**Entries taken from a collection:**
* * *

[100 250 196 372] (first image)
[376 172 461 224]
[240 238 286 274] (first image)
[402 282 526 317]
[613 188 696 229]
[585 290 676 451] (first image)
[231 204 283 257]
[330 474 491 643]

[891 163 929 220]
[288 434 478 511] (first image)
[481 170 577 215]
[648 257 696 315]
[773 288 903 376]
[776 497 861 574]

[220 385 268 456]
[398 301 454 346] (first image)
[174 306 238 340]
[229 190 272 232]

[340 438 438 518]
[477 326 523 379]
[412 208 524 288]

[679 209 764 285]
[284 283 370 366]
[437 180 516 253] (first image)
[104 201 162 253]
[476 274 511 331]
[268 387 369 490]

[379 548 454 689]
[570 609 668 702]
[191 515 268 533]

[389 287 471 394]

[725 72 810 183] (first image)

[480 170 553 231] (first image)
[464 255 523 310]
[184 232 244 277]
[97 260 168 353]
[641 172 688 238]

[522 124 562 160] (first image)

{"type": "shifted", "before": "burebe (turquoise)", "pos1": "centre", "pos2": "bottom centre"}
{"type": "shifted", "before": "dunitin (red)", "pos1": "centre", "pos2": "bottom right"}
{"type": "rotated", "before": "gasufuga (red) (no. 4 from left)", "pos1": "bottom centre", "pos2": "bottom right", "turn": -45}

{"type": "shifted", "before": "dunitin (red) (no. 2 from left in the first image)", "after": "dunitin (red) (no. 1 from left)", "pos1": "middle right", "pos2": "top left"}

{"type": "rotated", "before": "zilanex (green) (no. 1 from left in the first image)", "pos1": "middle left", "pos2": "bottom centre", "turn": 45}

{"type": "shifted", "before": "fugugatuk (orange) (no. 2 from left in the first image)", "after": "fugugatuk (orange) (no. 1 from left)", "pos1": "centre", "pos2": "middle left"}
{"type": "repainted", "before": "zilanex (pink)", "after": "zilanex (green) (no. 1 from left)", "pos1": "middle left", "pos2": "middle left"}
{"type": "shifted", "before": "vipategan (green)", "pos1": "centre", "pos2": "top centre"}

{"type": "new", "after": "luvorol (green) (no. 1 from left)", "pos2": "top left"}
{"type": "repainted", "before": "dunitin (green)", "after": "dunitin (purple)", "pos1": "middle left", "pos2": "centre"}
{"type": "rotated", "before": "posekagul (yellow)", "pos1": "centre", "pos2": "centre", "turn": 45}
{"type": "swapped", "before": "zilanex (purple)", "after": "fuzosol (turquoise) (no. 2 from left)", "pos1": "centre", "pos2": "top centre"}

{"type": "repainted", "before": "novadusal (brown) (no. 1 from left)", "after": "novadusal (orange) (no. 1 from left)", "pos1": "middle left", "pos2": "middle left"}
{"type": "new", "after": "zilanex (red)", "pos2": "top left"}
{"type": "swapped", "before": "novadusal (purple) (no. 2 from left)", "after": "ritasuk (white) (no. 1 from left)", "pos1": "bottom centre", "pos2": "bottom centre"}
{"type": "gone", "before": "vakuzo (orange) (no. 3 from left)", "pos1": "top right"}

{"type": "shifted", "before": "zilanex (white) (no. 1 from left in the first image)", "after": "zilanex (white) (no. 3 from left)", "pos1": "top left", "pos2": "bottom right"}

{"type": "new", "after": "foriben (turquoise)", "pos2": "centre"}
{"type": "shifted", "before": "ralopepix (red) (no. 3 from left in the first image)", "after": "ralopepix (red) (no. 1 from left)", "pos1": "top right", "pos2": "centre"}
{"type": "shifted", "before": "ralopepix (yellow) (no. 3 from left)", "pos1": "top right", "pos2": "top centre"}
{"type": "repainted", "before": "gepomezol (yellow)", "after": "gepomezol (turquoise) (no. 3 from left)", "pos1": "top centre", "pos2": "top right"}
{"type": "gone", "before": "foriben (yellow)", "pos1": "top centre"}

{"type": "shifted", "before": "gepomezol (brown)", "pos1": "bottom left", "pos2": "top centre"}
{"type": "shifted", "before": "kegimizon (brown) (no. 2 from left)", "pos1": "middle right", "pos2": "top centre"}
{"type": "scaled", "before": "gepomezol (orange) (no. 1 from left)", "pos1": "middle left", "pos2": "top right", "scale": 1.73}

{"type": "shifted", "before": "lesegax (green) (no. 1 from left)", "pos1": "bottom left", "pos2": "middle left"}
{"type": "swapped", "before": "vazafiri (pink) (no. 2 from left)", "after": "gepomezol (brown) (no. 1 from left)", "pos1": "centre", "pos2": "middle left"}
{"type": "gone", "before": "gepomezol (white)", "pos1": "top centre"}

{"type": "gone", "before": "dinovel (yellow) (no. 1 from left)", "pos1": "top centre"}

* * *

**TASK DETAILS:**
Nothing should be left out: return all of the records exactly.

**ANSWER SPACE:**
[100 250 196 372] (first image)
[376 172 461 224]
[240 238 286 274] (first image)
[402 282 526 317]
[613 188 696 229]
[585 290 676 451] (first image)
[231 204 283 257]
[330 474 491 643]

[891 163 929 220]
[288 434 478 511] (first image)
[481 170 577 215]
[648 257 696 315]
[773 288 903 376]
[776 497 861 574]

[220 385 268 456]
[398 301 454 346] (first image)
[174 306 238 340]
[229 190 272 232]

[340 438 438 518]
[477 326 523 379]
[412 208 524 288]

[679 209 764 285]
[284 283 370 366]
[437 180 516 253] (first image)
[104 201 162 253]
[476 274 511 331]
[268 387 369 490]

[379 548 454 689]
[570 609 668 702]
[191 515 268 533]

[389 287 471 394]

[725 72 810 183] (first image)

[480 170 553 231] (first image)
[464 255 523 310]
[184 232 244 277]
[97 260 168 353]
[641 172 688 238]

[522 124 562 160] (first image)

{"type": "shifted", "before": "burebe (turquoise)", "pos1": "centre", "pos2": "bottom centre"}
{"type": "shifted", "before": "dunitin (red)", "pos1": "centre", "pos2": "bottom right"}
{"type": "rotated", "before": "gasufuga (red) (no. 4 from left)", "pos1": "bottom centre", "pos2": "bottom right", "turn": -45}

{"type": "shifted", "before": "dunitin (red) (no. 2 from left in the first image)", "after": "dunitin (red) (no. 1 from left)", "pos1": "middle right", "pos2": "top left"}

{"type": "rotated", "before": "zilanex (green) (no. 1 from left in the first image)", "pos1": "middle left", "pos2": "bottom centre", "turn": 45}

{"type": "shifted", "before": "fugugatuk (orange) (no. 2 from left in the first image)", "after": "fugugatuk (orange) (no. 1 from left)", "pos1": "centre", "pos2": "middle left"}
{"type": "repainted", "before": "zilanex (pink)", "after": "zilanex (green) (no. 1 from left)", "pos1": "middle left", "pos2": "middle left"}
{"type": "shifted", "before": "vipategan (green)", "pos1": "centre", "pos2": "top centre"}

{"type": "new", "after": "luvorol (green) (no. 1 from left)", "pos2": "top left"}
{"type": "repainted", "before": "dunitin (green)", "after": "dunitin (purple)", "pos1": "middle left", "pos2": "centre"}
{"type": "rotated", "before": "posekagul (yellow)", "pos1": "centre", "pos2": "centre", "turn": 45}
{"type": "swapped", "before": "zilanex (purple)", "after": "fuzosol (turquoise) (no. 2 from left)", "pos1": "centre", "pos2": "top centre"}

{"type": "repainted", "before": "novadusal (brown) (no. 1 from left)", "after": "novadusal (orange) (no. 1 from left)", "pos1": "middle left", "pos2": "middle left"}
{"type": "new", "after": "zilanex (red)", "pos2": "top left"}
{"type": "swapped", "before": "novadusal (purple) (no. 2 from left)", "after": "ritasuk (white) (no. 1 from left)", "pos1": "bottom centre", "pos2": "bottom centre"}
{"type": "gone", "before": "vakuzo (orange) (no. 3 from left)", "pos1": "top right"}

{"type": "shifted", "before": "zilanex (white) (no. 1 from left in the first image)", "after": "zilanex (white) (no. 3 from left)", "pos1": "top left", "pos2": "bottom right"}

{"type": "new", "after": "foriben (turquoise)", "pos2": "centre"}
{"type": "shifted", "before": "ralopepix (red) (no. 3 from left in the first image)", "after": "ralopepix (red) (no. 1 from left)", "pos1": "top right", "pos2": "centre"}
{"type": "shifted", "before": "ralopepix (yellow) (no. 3 from left)", "pos1": "top right", "pos2": "top centre"}
{"type": "repainted", "before": "gepomezol (yellow)", "after": "gepomezol (turquoise) (no. 3 from left)", "pos1": "top centre", "pos2": "top right"}
{"type": "gone", "before": "foriben (yellow)", "pos1": "top centre"}

{"type": "shifted", "before": "gepomezol (brown)", "pos1": "bottom left", "pos2": "top centre"}
{"type": "shifted", "before": "kegimizon (brown) (no. 2 from left)", "pos1": "middle right", "pos2": "top centre"}
{"type": "scaled", "before": "gepomezol (orange) (no. 1 from left)", "pos1": "middle left", "pos2": "top right", "scale": 1.73}

{"type": "shifted", "before": "lesegax (green) (no. 1 from left)", "pos1": "bottom left", "pos2": "middle left"}
{"type": "swapped", "before": "vazafiri (pink) (no. 2 from left)", "after": "gepomezol (brown) (no. 1 from left)", "pos1": "centre", "pos2": "middle left"}
{"type": "gone", "before": "gepomezol (white)", "pos1": "top centre"}

{"type": "gone", "before": "dinovel (yellow) (no. 1 from left)", "pos1": "top centre"}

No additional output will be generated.